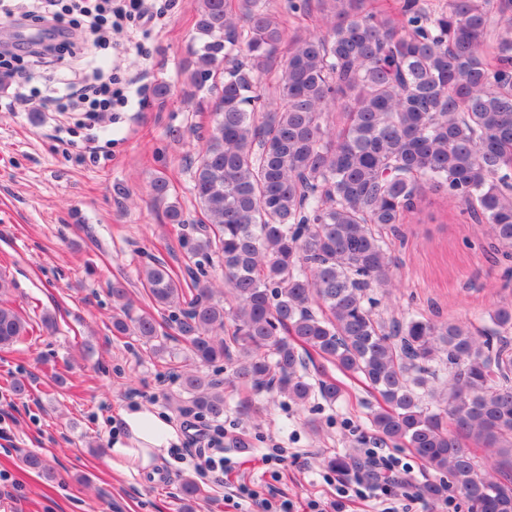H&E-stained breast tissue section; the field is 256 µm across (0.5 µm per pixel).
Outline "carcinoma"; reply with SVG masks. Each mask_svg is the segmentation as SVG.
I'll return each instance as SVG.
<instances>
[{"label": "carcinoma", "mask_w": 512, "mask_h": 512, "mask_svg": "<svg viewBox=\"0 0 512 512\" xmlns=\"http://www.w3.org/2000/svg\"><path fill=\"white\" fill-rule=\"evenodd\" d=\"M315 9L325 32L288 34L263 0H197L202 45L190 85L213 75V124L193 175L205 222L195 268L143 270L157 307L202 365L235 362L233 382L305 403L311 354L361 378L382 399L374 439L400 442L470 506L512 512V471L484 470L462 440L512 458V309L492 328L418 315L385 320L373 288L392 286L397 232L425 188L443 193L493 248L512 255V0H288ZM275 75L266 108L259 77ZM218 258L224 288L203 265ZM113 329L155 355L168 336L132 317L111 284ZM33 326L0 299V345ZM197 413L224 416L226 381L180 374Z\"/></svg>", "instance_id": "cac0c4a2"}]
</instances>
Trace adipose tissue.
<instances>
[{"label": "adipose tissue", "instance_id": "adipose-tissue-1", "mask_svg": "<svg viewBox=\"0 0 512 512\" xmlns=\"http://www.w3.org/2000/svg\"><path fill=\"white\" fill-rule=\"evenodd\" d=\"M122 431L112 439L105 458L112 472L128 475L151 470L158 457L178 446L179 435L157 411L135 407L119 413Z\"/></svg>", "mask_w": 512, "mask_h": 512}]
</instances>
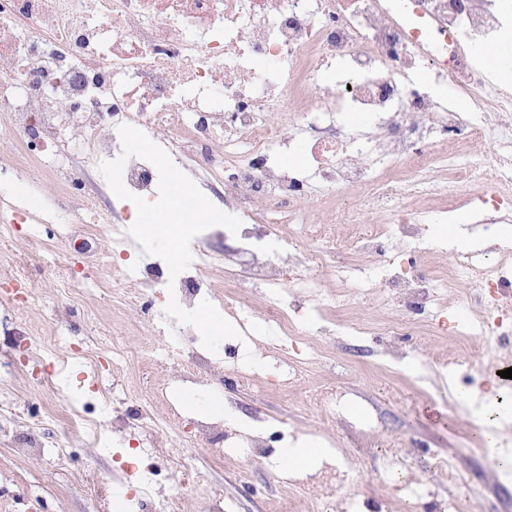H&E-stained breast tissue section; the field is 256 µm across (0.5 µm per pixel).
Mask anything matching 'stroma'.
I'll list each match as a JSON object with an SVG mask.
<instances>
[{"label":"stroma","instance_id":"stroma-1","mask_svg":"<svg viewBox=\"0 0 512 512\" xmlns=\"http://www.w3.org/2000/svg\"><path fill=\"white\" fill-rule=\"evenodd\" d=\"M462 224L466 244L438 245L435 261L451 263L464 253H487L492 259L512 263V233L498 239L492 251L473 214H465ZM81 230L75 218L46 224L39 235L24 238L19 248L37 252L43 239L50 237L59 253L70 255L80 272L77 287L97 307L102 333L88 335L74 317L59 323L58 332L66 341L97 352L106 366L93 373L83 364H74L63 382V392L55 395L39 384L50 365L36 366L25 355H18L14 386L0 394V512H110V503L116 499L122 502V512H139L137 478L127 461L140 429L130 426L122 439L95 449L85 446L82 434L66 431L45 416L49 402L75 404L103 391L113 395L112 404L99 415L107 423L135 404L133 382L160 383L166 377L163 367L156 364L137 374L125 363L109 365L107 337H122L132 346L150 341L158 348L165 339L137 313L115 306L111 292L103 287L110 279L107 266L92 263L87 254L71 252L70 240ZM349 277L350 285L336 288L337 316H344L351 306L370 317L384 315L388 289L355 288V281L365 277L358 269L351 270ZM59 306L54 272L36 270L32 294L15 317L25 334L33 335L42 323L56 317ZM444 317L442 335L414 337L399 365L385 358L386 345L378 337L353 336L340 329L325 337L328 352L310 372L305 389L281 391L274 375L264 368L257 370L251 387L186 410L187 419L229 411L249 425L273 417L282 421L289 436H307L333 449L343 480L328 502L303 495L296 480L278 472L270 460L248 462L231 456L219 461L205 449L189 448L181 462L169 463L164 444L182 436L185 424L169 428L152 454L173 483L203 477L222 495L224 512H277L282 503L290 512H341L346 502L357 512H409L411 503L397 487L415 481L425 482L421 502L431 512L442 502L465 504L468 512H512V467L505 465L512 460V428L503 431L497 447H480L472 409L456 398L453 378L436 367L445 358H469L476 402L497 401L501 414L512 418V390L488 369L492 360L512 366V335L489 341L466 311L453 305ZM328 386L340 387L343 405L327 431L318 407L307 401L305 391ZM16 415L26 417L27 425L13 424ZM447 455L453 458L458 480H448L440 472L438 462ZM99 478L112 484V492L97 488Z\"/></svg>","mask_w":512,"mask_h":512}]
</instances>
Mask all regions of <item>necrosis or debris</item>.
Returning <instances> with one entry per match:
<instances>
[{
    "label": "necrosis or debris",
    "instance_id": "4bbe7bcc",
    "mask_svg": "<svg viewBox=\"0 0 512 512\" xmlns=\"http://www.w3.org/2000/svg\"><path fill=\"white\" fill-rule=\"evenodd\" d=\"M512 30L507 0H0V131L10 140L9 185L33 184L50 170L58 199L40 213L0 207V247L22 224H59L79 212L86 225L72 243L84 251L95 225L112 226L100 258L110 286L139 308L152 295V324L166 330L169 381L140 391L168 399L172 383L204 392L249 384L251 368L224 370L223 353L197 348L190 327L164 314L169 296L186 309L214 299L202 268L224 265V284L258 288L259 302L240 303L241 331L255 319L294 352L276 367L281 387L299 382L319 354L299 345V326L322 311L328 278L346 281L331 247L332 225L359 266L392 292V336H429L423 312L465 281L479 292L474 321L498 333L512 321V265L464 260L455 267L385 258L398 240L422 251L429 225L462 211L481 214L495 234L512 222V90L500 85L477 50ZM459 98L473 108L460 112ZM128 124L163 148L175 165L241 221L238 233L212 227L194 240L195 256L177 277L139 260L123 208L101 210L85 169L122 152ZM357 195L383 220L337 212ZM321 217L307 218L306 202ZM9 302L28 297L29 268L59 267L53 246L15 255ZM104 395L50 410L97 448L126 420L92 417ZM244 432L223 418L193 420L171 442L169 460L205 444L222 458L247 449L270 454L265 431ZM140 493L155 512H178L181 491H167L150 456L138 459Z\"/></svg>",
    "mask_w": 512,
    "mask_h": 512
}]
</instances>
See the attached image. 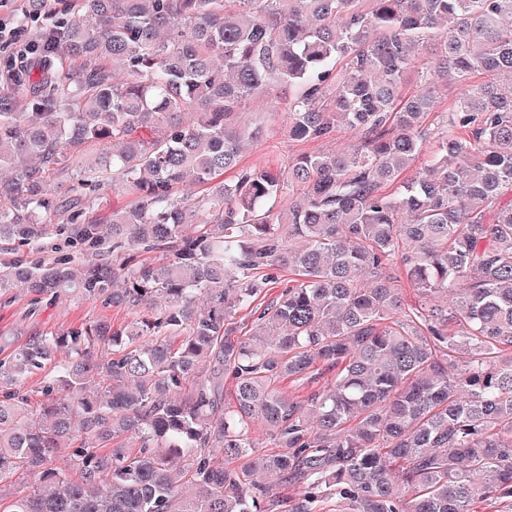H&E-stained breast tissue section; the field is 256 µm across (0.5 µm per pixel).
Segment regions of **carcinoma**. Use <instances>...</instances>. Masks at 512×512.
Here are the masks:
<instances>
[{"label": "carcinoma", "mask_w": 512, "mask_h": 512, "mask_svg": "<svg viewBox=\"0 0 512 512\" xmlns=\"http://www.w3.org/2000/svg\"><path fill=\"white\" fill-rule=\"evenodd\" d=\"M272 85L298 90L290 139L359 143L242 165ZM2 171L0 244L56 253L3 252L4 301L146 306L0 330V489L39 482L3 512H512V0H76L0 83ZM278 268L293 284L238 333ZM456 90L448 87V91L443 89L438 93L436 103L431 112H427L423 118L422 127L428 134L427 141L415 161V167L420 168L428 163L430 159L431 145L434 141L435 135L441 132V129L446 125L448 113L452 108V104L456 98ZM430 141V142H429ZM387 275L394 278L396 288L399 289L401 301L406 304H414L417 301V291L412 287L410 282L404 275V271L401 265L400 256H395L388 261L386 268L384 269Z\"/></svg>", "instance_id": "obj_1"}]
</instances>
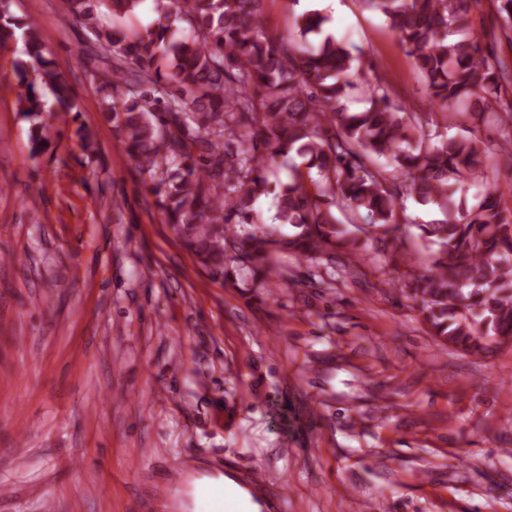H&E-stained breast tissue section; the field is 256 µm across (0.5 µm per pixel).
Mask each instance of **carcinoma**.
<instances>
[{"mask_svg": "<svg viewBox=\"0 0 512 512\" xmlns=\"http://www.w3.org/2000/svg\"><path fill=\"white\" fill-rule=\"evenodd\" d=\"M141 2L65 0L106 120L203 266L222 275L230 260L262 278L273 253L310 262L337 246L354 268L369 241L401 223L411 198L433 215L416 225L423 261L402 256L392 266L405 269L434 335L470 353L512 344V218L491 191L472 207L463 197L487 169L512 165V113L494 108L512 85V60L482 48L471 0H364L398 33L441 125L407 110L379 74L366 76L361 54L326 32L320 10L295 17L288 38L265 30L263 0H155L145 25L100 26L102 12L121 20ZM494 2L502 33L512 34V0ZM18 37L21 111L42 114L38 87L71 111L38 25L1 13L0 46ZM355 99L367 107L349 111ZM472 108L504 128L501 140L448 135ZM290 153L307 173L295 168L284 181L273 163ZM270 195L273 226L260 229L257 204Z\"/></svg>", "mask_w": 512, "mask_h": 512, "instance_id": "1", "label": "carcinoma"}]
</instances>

● ● ● ●

Using the records above, say how many lines include the string "stroma". Only the number is wanted.

= ANSWER FOR THE TASK =
2